Records for this task:
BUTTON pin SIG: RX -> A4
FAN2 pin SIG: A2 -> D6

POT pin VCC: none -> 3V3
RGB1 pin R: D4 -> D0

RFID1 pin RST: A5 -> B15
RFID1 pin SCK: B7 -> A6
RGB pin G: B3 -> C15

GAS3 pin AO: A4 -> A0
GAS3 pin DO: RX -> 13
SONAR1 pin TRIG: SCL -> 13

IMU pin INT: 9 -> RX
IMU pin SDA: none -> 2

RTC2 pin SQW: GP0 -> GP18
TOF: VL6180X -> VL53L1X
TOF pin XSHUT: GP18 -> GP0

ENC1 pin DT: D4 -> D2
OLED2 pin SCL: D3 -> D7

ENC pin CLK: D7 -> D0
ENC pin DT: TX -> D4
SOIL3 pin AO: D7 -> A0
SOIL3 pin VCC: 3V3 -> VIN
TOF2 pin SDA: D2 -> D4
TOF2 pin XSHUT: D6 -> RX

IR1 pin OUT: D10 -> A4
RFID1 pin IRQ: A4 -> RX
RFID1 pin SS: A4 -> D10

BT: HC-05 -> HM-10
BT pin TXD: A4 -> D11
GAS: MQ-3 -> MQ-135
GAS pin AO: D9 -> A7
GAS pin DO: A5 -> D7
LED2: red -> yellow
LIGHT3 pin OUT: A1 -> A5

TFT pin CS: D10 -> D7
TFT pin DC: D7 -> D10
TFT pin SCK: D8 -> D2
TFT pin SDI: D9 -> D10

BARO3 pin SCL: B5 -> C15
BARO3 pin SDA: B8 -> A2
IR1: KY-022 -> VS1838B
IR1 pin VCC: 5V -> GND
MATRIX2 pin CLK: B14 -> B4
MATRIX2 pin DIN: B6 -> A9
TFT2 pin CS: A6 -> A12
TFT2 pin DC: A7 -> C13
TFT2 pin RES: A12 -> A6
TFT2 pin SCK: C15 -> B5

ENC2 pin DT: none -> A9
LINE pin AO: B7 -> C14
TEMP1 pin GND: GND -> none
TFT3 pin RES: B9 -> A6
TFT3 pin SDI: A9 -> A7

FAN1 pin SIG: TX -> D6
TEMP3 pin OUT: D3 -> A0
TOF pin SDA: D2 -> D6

What the task requires:
Answer with an exact copy of the lines from the one containing "BARO3 pin SCL: B5 -> C15" through the end of the entries above, leaving out everything before.

Final answer:
BARO3 pin SCL: B5 -> C15
BARO3 pin SDA: B8 -> A2
IR1: KY-022 -> VS1838B
IR1 pin VCC: 5V -> GND
MATRIX2 pin CLK: B14 -> B4
MATRIX2 pin DIN: B6 -> A9
TFT2 pin CS: A6 -> A12
TFT2 pin DC: A7 -> C13
TFT2 pin RES: A12 -> A6
TFT2 pin SCK: C15 -> B5

ENC2 pin DT: none -> A9
LINE pin AO: B7 -> C14
TEMP1 pin GND: GND -> none
TFT3 pin RES: B9 -> A6
TFT3 pin SDI: A9 -> A7

FAN1 pin SIG: TX -> D6
TEMP3 pin OUT: D3 -> A0
TOF pin SDA: D2 -> D6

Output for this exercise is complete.